- **Problem requirements**: Reproduce each line of the following material exactly, omitting the images.

- **Material provided**:
+ + + + +

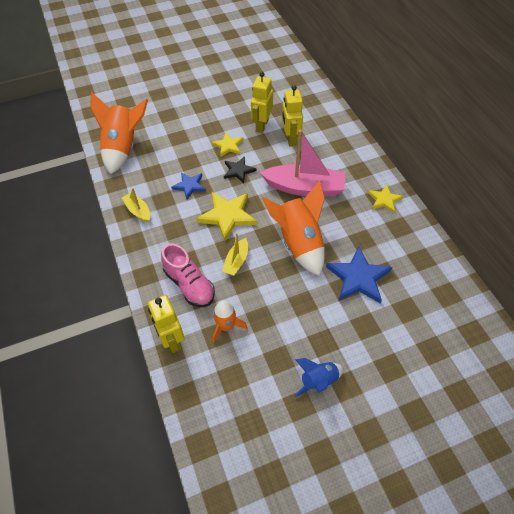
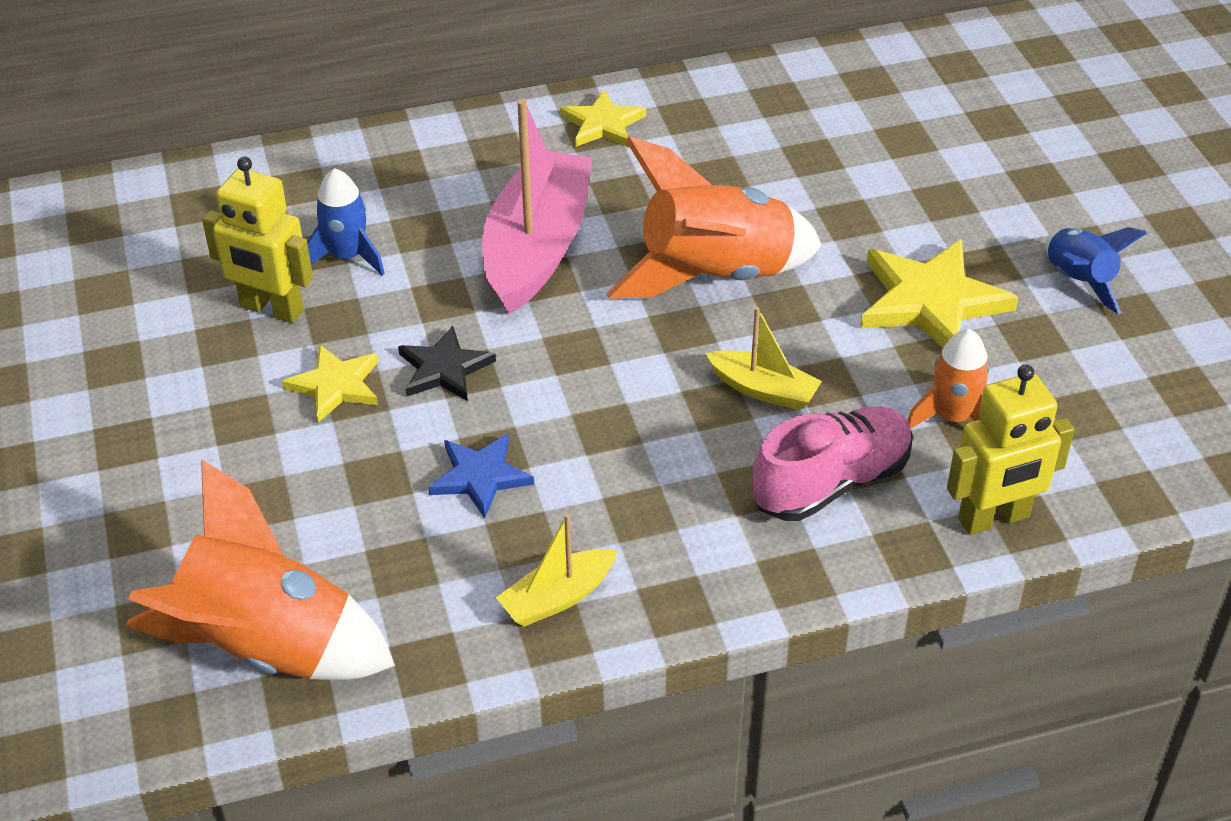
camera: 85 degrees left, 10 degrees down
(227, 216) = (608, 399): yellow star -> yellow star (931, 301)
(290, 139) = (347, 256): yellow robot -> blue rocket
(358, 278) = (823, 193): blue star -> none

+ + + + +

- **Task response**:
camera: 85 degrees left, 10 degrees down
(227, 216) = (608, 399): yellow star -> yellow star (931, 301)
(290, 139) = (347, 256): yellow robot -> blue rocket
(358, 278) = (823, 193): blue star -> none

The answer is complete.